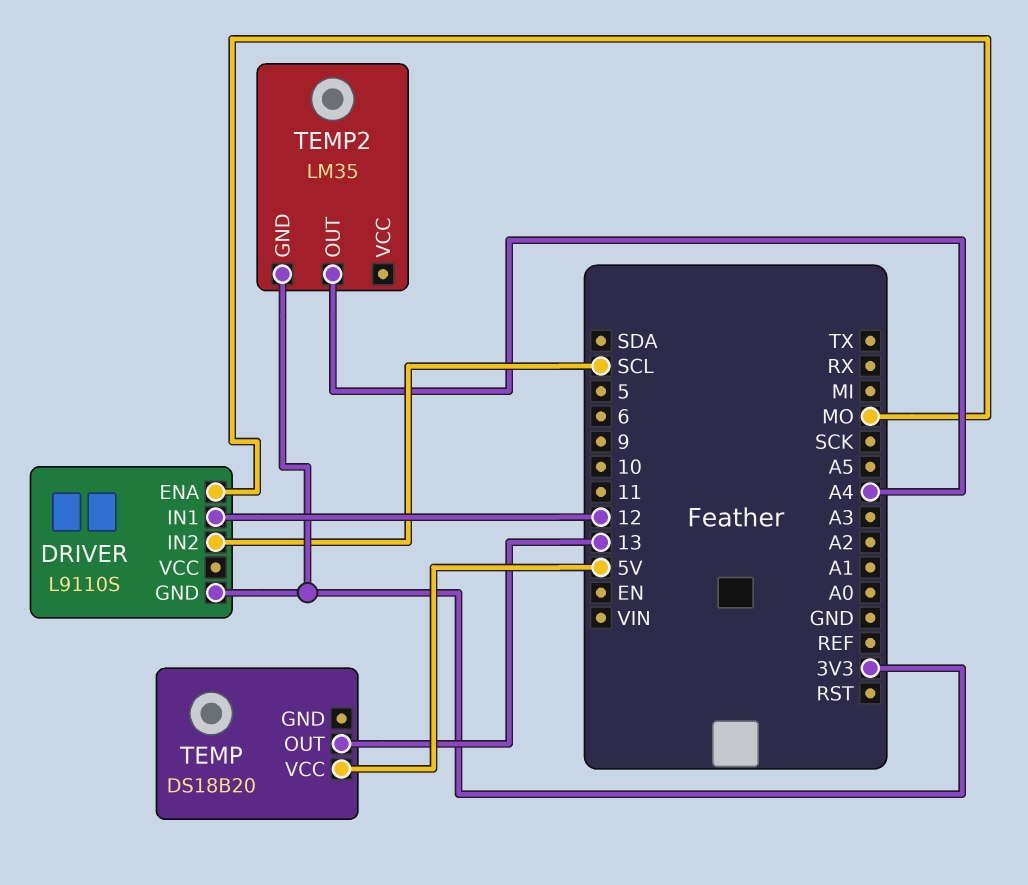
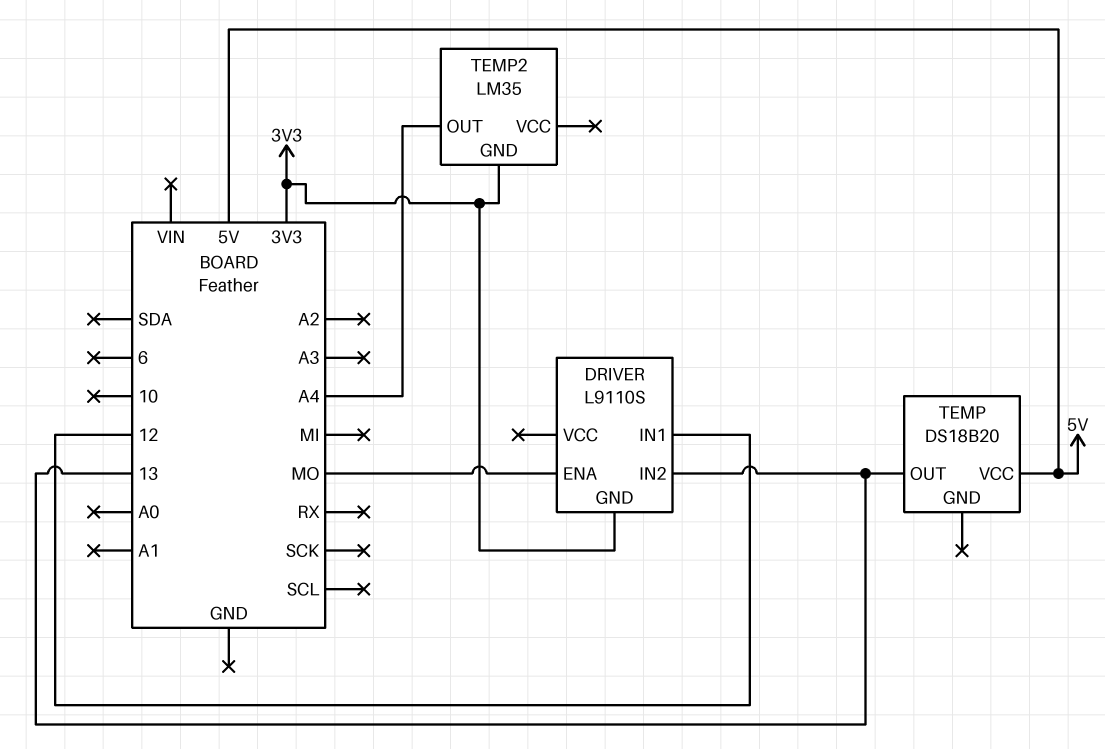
DRIVER pin IN2: SCL -> 13

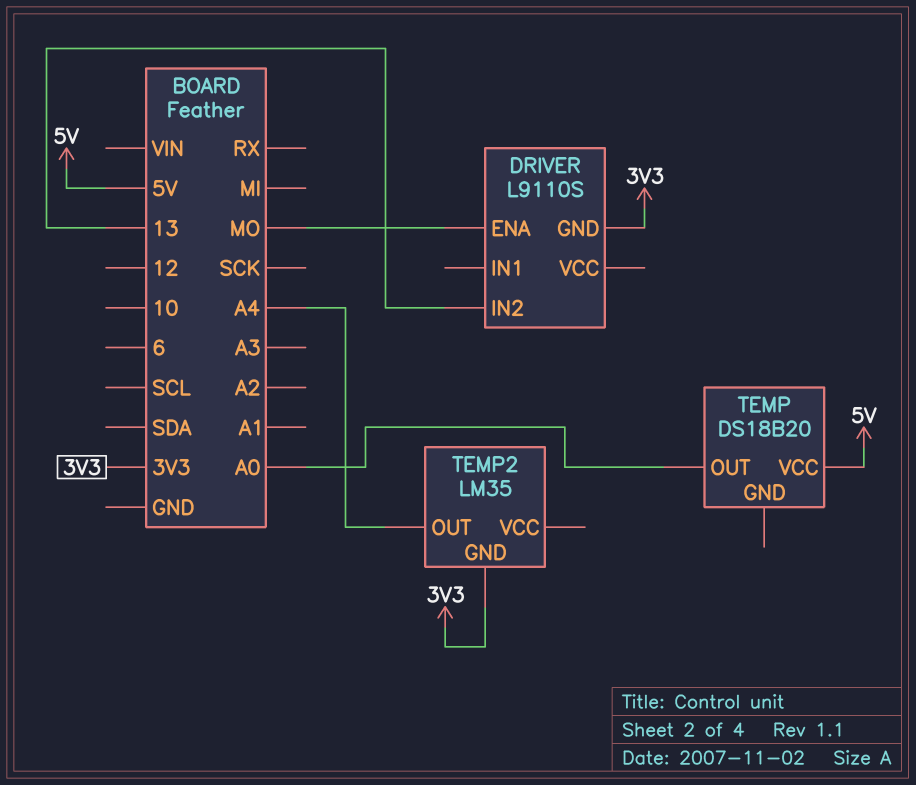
DRIVER pin IN1: 12 -> none
TEMP pin OUT: 13 -> A0

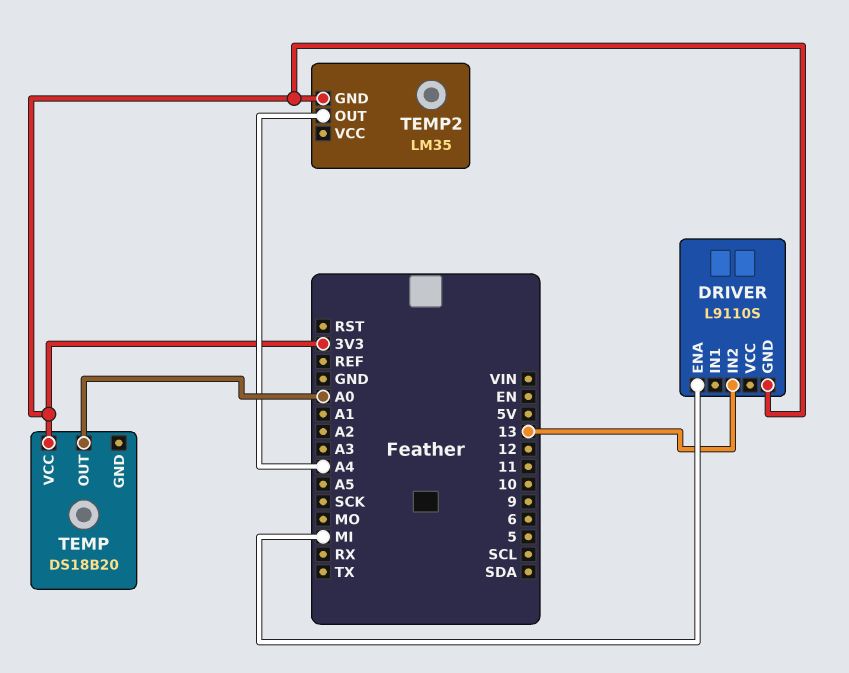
DRIVER pin ENA: MO -> MI
TEMP pin VCC: 5V -> 3V3

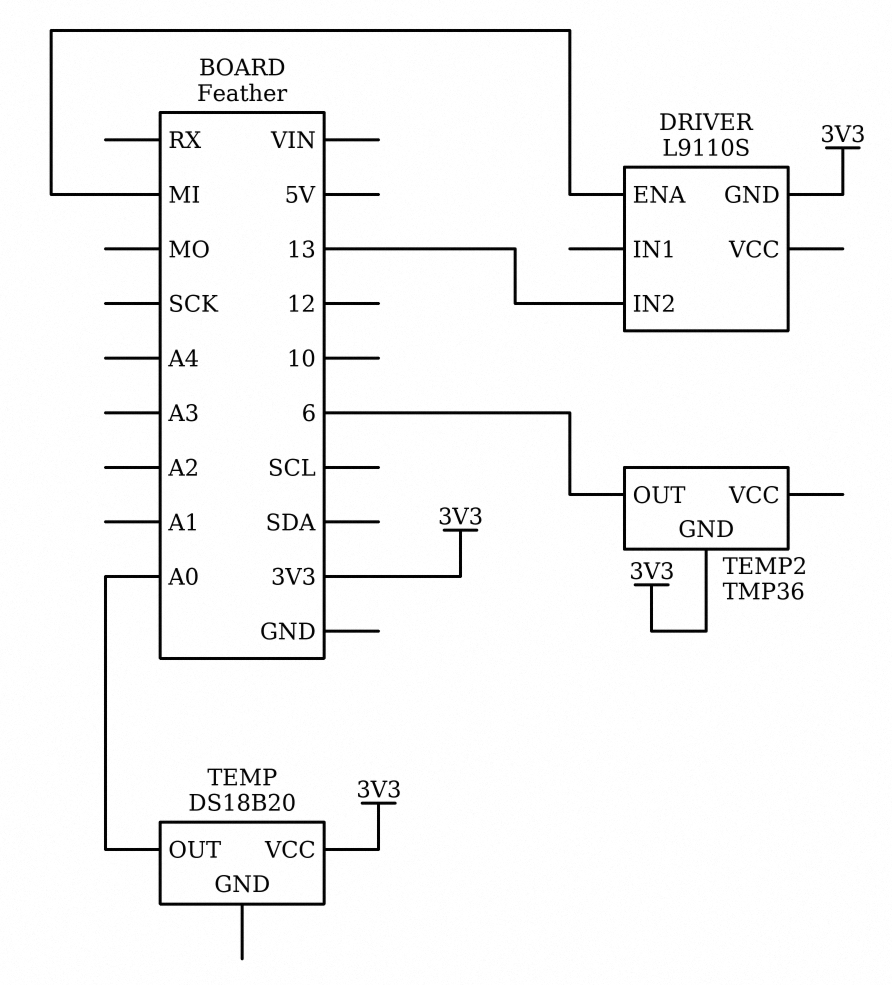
TEMP2: LM35 -> TMP36
TEMP2 pin OUT: A4 -> 6

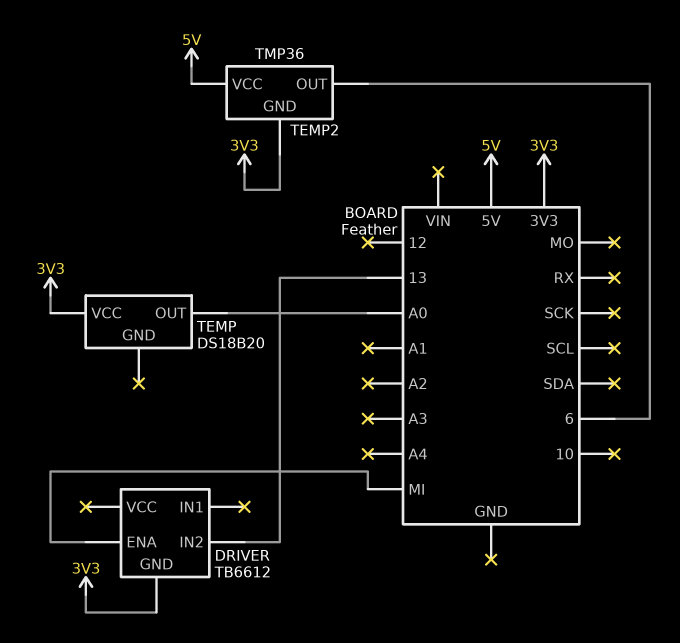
DRIVER: L9110S -> TB6612
TEMP2 pin VCC: none -> 5V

• About this task:
Only the text of the entries above is to be given again, exactly, with the pictures left out.

• Solution for this exercise:
DRIVER pin IN2: SCL -> 13

DRIVER pin IN1: 12 -> none
TEMP pin OUT: 13 -> A0

DRIVER pin ENA: MO -> MI
TEMP pin VCC: 5V -> 3V3

TEMP2: LM35 -> TMP36
TEMP2 pin OUT: A4 -> 6

DRIVER: L9110S -> TB6612
TEMP2 pin VCC: none -> 5V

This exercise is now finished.